[Input data]

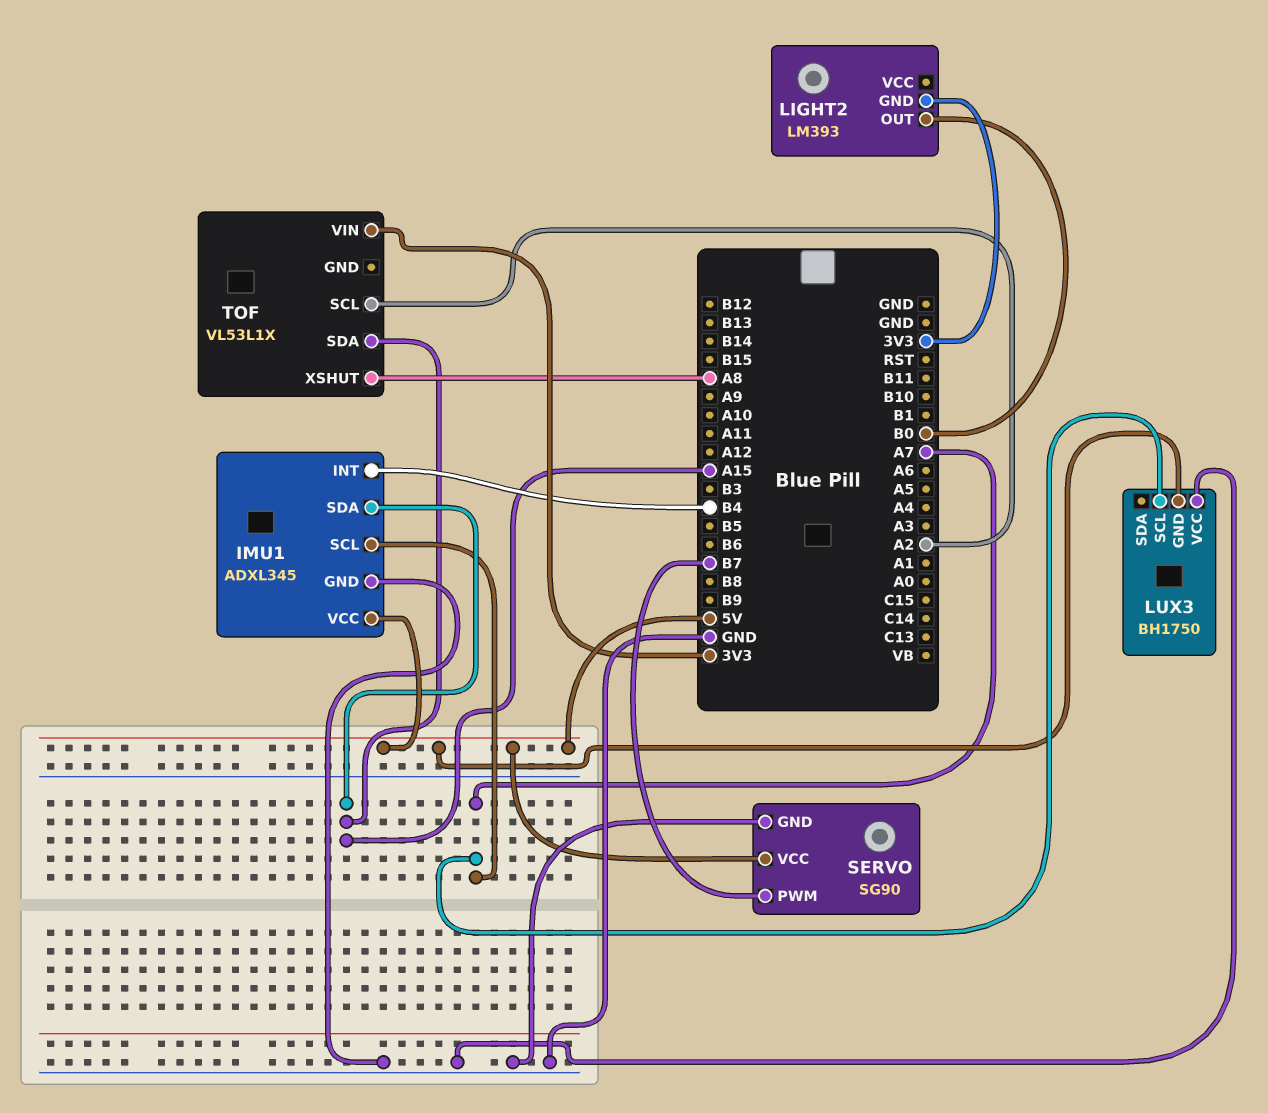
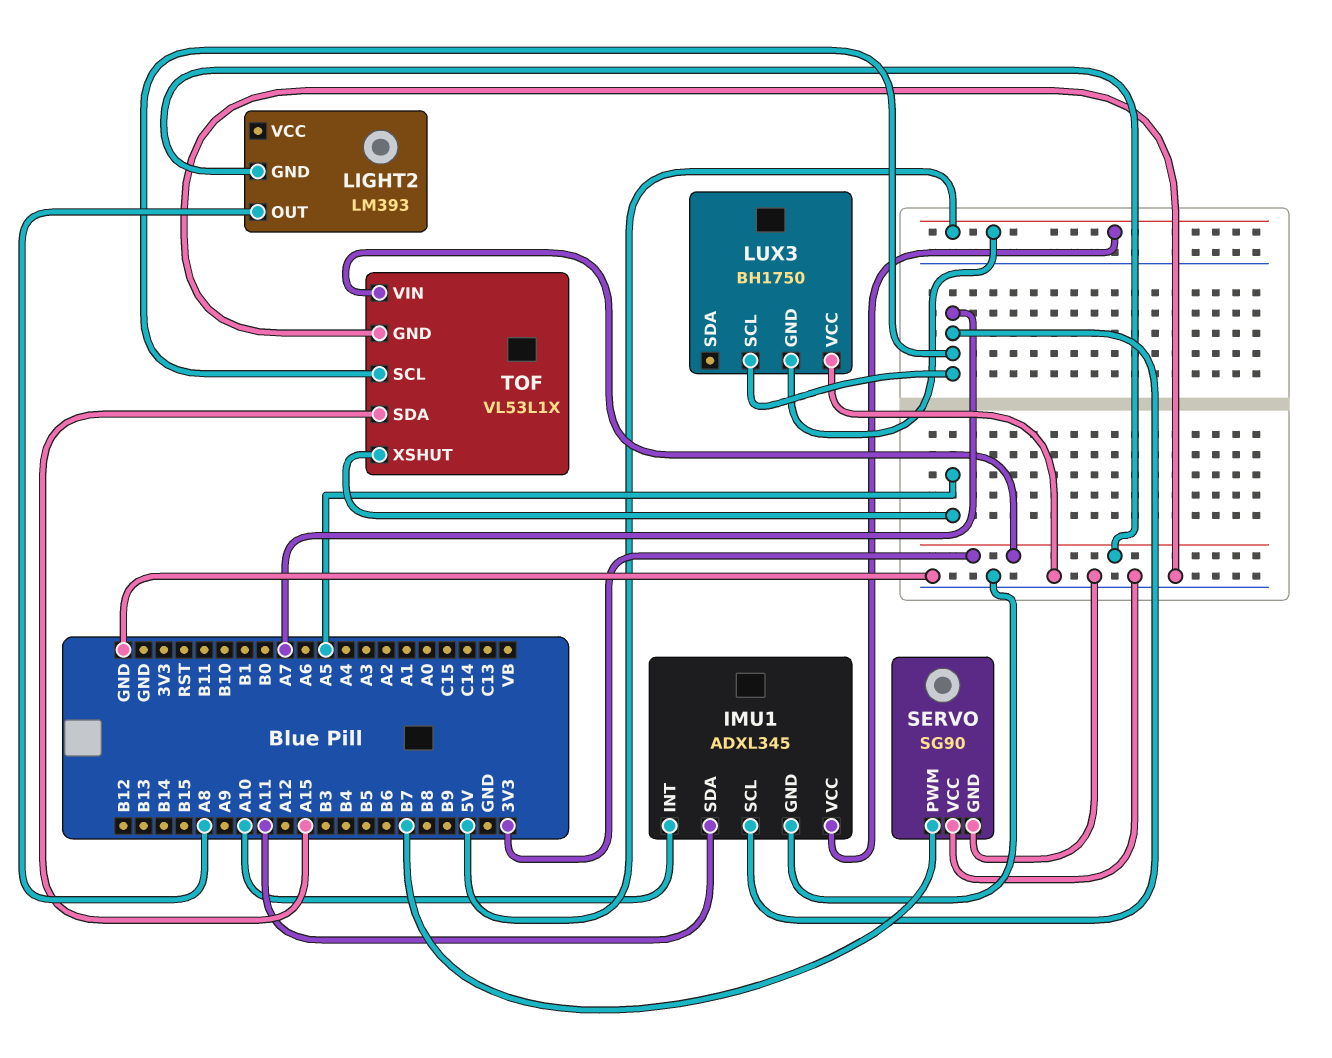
IMU1 pin INT: B4 -> A10
IMU1 pin SDA: A15 -> A11
LIGHT2 pin OUT: B0 -> A8
SERVO pin VCC: 5V -> GND
TOF pin GND: none -> GND
TOF pin SCL: A2 -> A7
TOF pin XSHUT: A8 -> A5

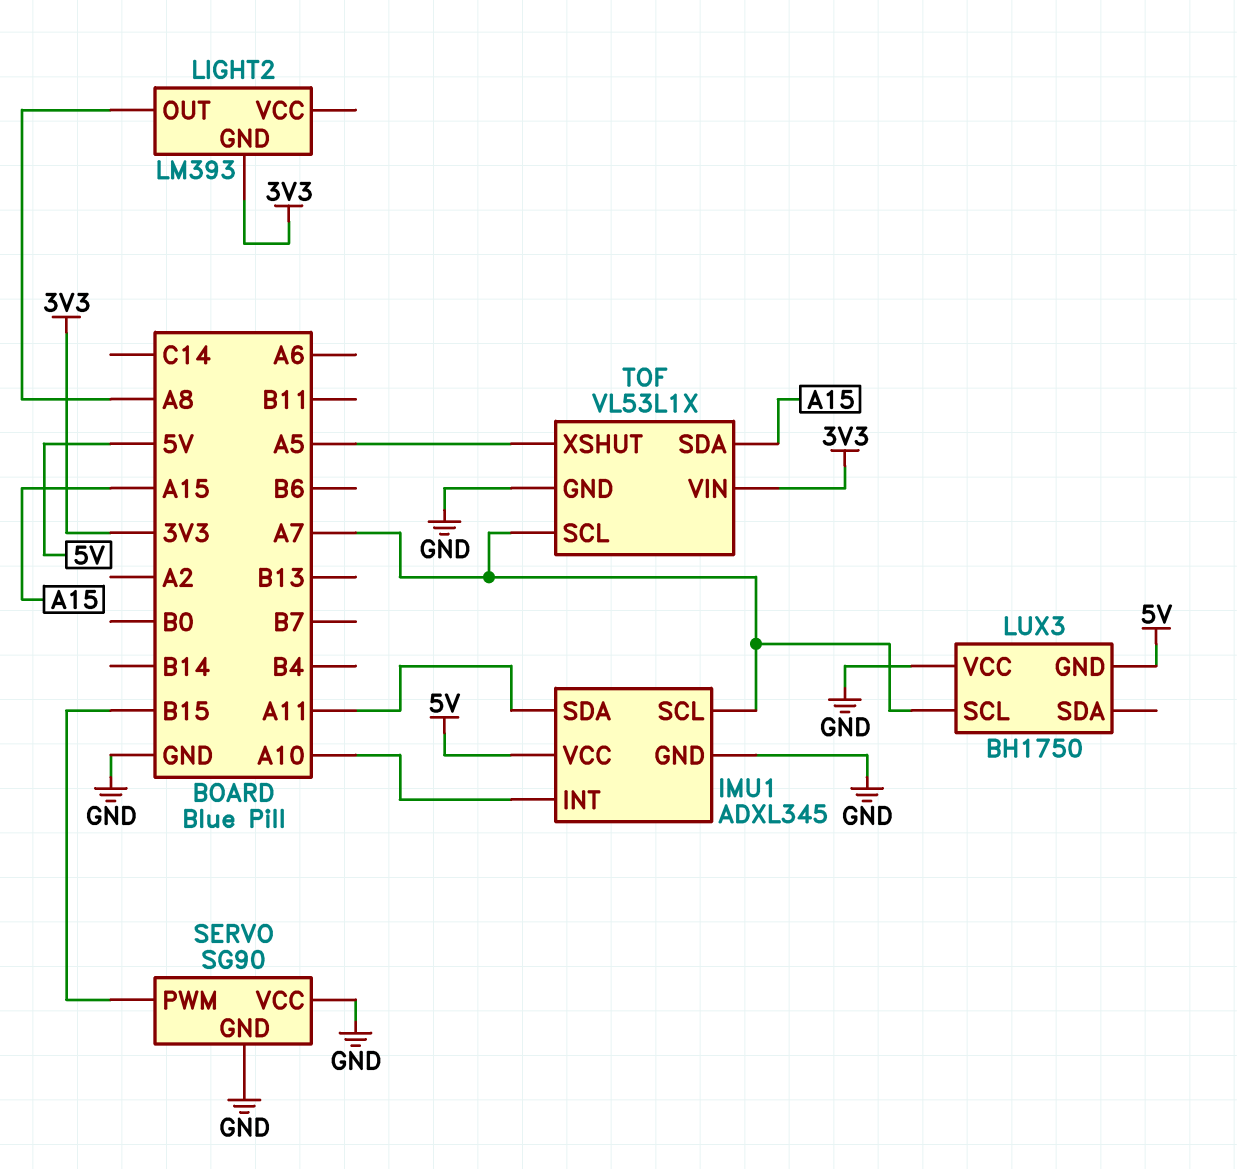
SERVO pin PWM: B7 -> B15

[/Input data]

**Instructions to follow**. An exact copy of the entries above is required; pictures are not part of it.

**Result below**.
IMU1 pin INT: B4 -> A10
IMU1 pin SDA: A15 -> A11
LIGHT2 pin OUT: B0 -> A8
SERVO pin VCC: 5V -> GND
TOF pin GND: none -> GND
TOF pin SCL: A2 -> A7
TOF pin XSHUT: A8 -> A5

SERVO pin PWM: B7 -> B15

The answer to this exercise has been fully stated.